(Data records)

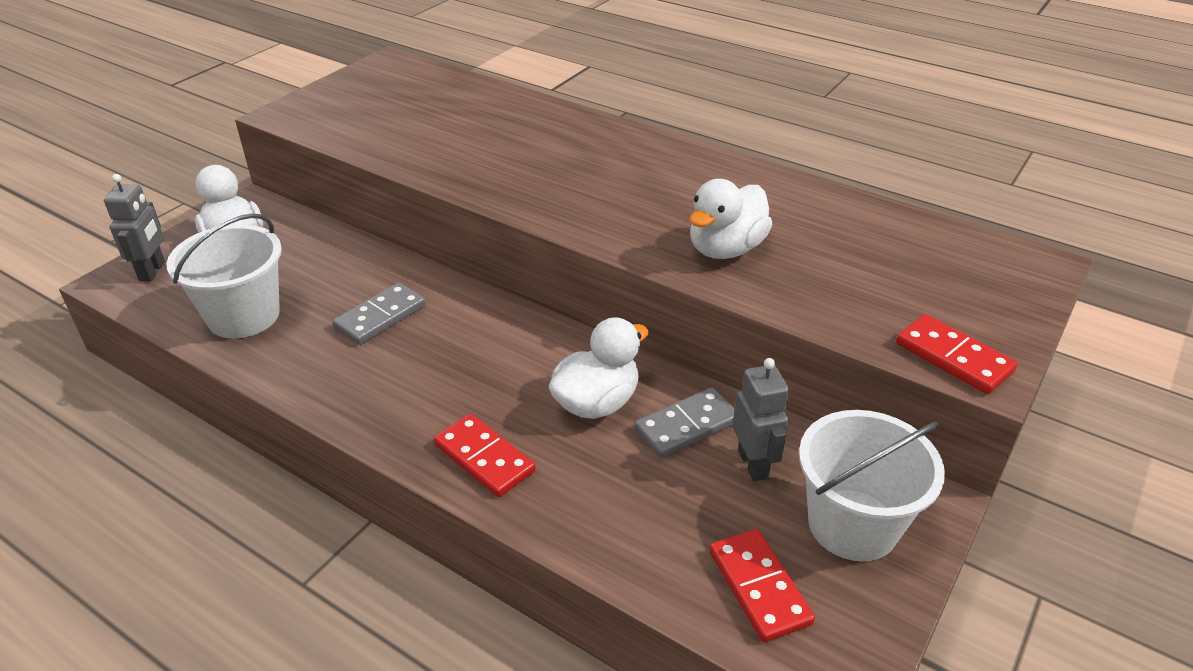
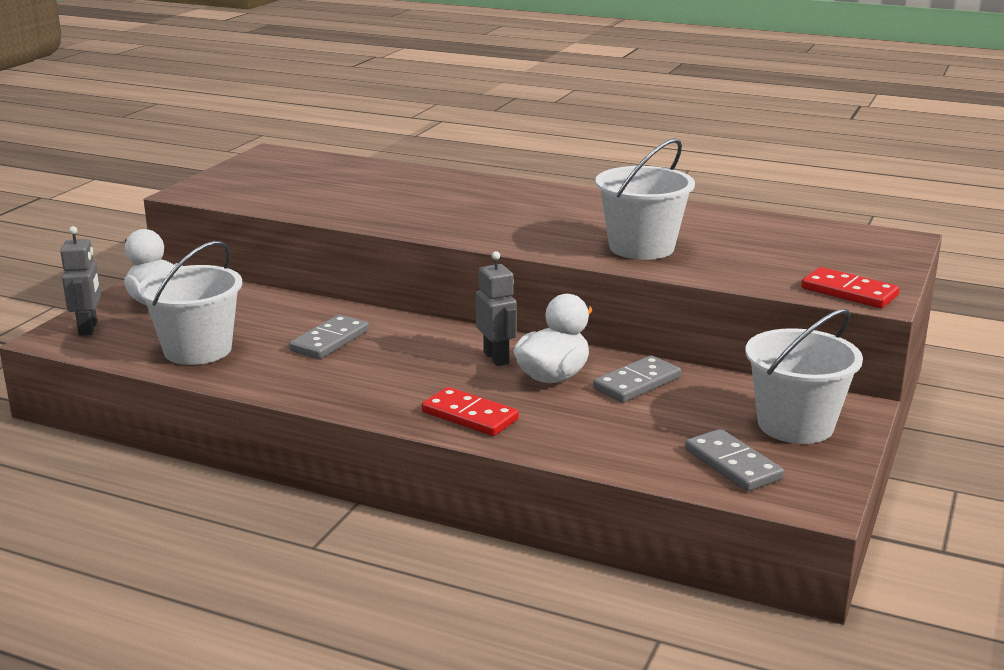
camera: 10 degrees left, 15 degrees down
white duck [689,179,772,259] -> white bucket [595,138,695,260]
red domino [709,529,815,642] -> grey domino [685,429,784,491]
grey robot [733,358,789,482] -> grey robot moved to [476,251,517,366]

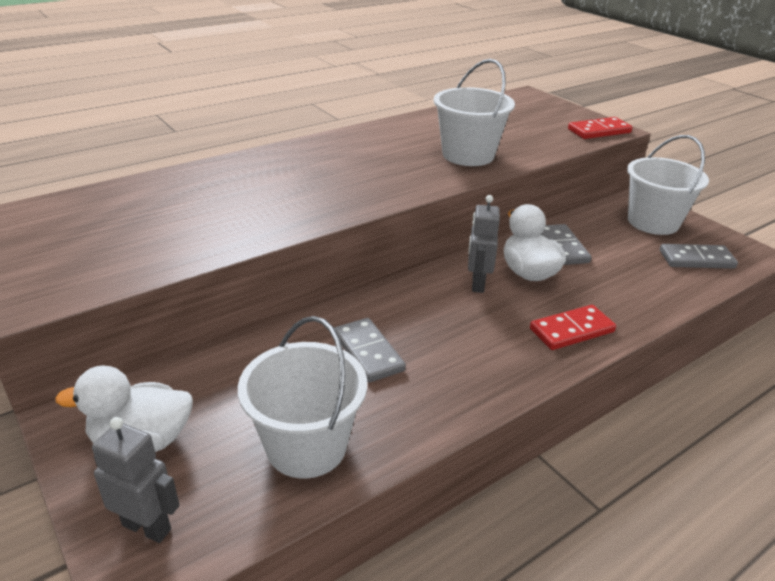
camera: 60 degrees left, 10 degrees up
grey robot [476,251,517,366] -> grey robot turned 90 degrees counterclockwise [468,195,500,293]

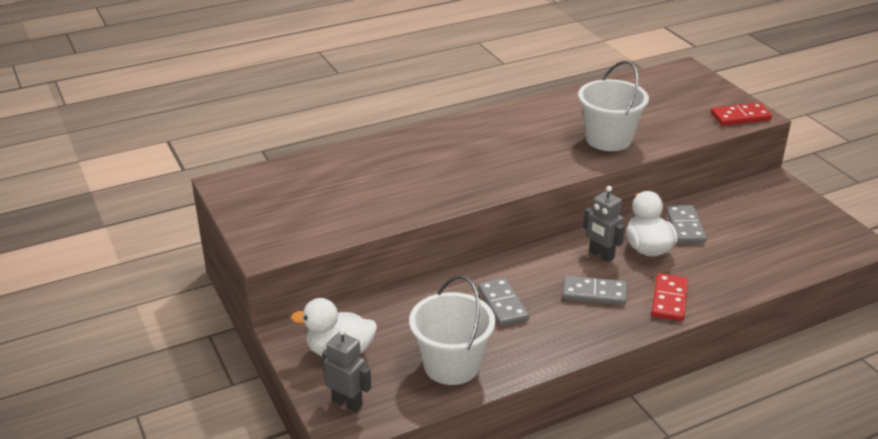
camera: 10 degrees right, 0 degrees up
grey robot [468,195,500,293] -> grey robot turned 60 degrees counterclockwise [583,186,625,262]
red domino [530,305,616,350] -> red domino turned 60 degrees counterclockwise [651,273,688,321]
white bucket [627,135,709,235] -> none
grey domino [660,244,738,269] -> grey domino moved to [562,275,627,305]

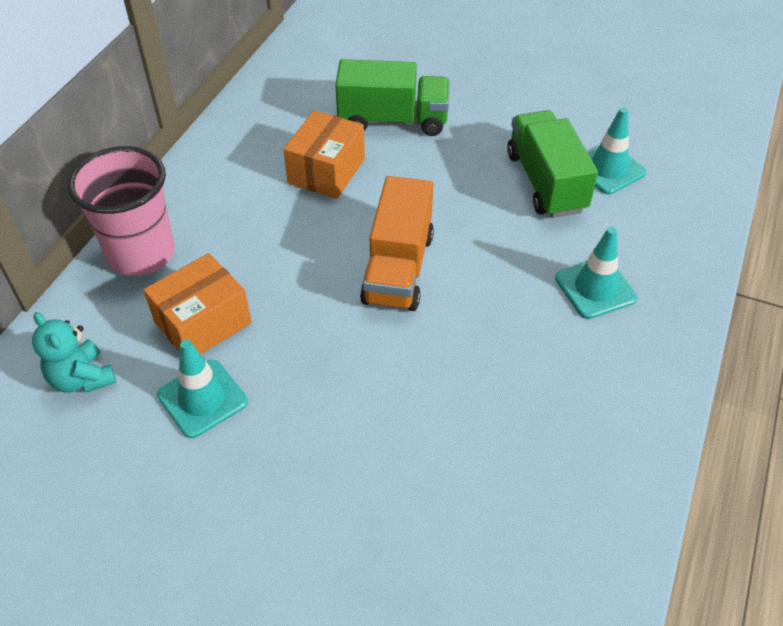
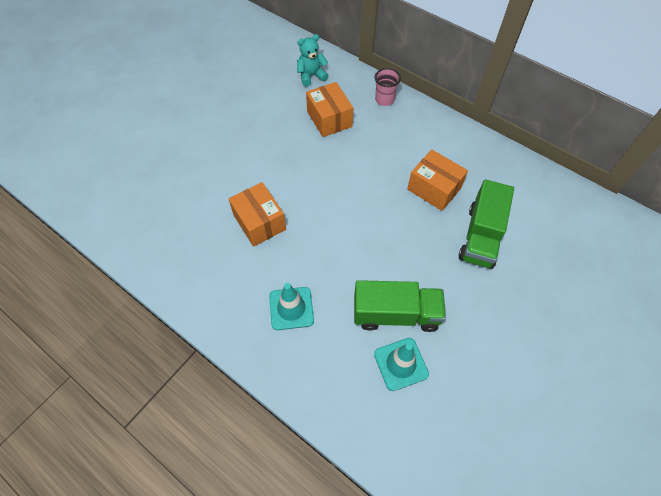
camera: 105 degrees right, 10 degrees up
pink cup [68,146,175,276] -> pink cup [375,68,401,106], size x0.53
turquoise traffic cone [157,340,248,438] -> none
orange truck [360,176,434,311] -> none
none -> orange box [229,182,286,247]

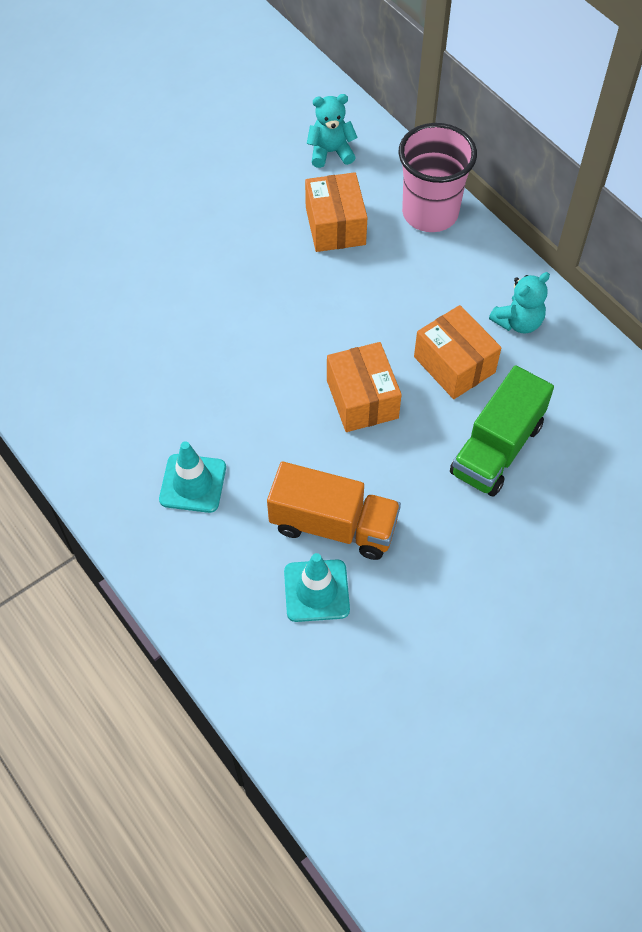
camera: 15 degrees right, 0 degrees up
orange box [229,182,286,247] -> orange box moved to [327,342,402,432]
green truck [354,280,446,332] -> orange truck [267,462,401,560]
pink cup [375,68,401,106] -> pink cup [398,123,477,232], size x1.87
none -> turquoise teddy bear [489,272,550,334]

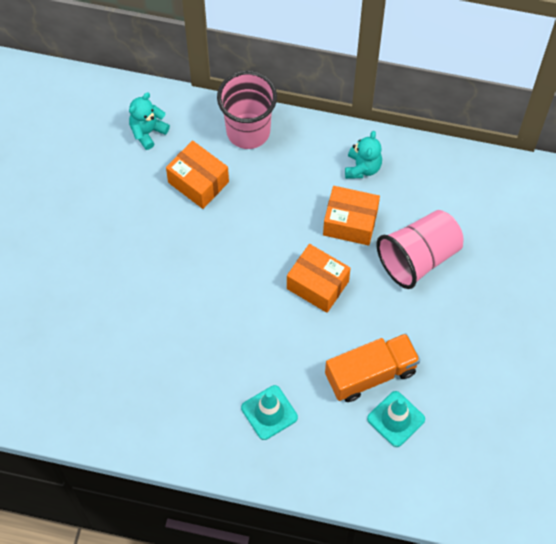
camera: 40 degrees left, 5 degrees up
green truck [450,365,554,497] -> pink cup [376,210,464,289]

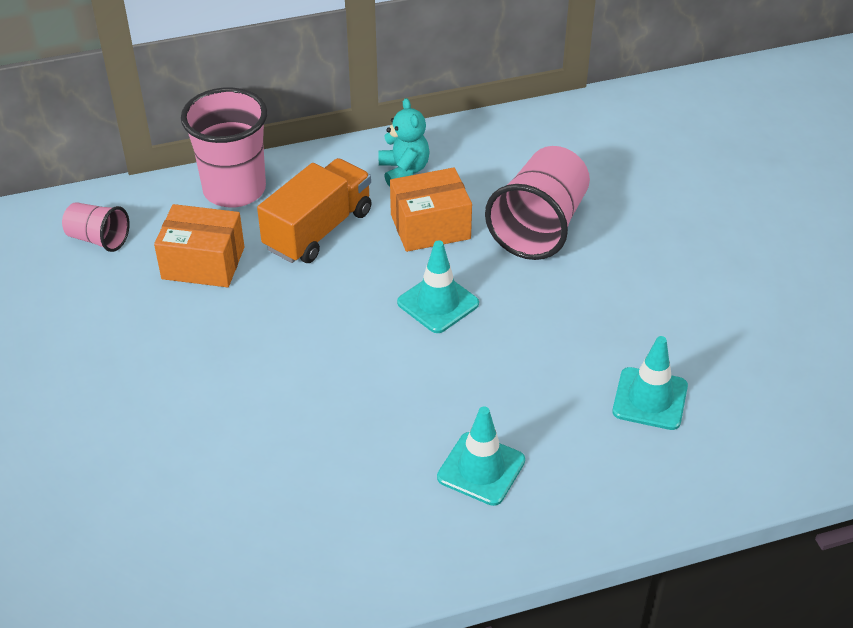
camera: 30 degrees left, 20 degrees down
turquoise teddy bear [129,92,170,150] -> pink cup [62,202,130,252]
orange box [287,244,351,313] -> turquoise traffic cone [397,240,479,333]
orange truck [325,333,420,402] -> orange truck moved to [257,158,372,263]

YOUR OBJECTIVE: The records must be restated word for word, apart from any images.

OUTPUT BELOW:
camera: 10 degrees left, 15 degrees down
white duck [689,179,772,259] -> white bucket [595,138,695,260]
red domino [709,529,815,642] -> grey domino [685,429,784,491]
grey robot [733,358,789,482] -> grey robot moved to [476,251,517,366]

camera: 60 degrees left, 10 degrees up
grey robot [476,251,517,366] -> grey robot turned 90 degrees counterclockwise [468,195,500,293]

camera: 10 degrees right, 0 degrees up
grey robot [468,195,500,293] -> grey robot turned 60 degrees counterclockwise [583,186,625,262]
red domino [530,305,616,350] -> red domino turned 60 degrees counterclockwise [651,273,688,321]
white bucket [627,135,709,235] -> none
grey domino [660,244,738,269] -> grey domino moved to [562,275,627,305]

camera: 105 degrees right, 10 degrees up
pink cup [68,146,175,276] -> pink cup [375,68,401,106], size x0.53
turquoise traffic cone [157,340,248,438] -> none
orange truck [360,176,434,311] -> none
none -> orange box [229,182,286,247]

camera: 15 degrees right, 0 degrees up
orange box [229,182,286,247] -> orange box moved to [327,342,402,432]
green truck [354,280,446,332] -> orange truck [267,462,401,560]
pink cup [375,68,401,106] -> pink cup [398,123,477,232], size x1.87
none -> turquoise teddy bear [489,272,550,334]

camera: 40 degrees left, 5 degrees up
green truck [450,365,554,497] -> pink cup [376,210,464,289]

camera: 30 degrees left, 20 degrees down
turquoise teddy bear [129,92,170,150] -> pink cup [62,202,130,252]
orange box [287,244,351,313] -> turquoise traffic cone [397,240,479,333]
orange truck [325,333,420,402] -> orange truck moved to [257,158,372,263]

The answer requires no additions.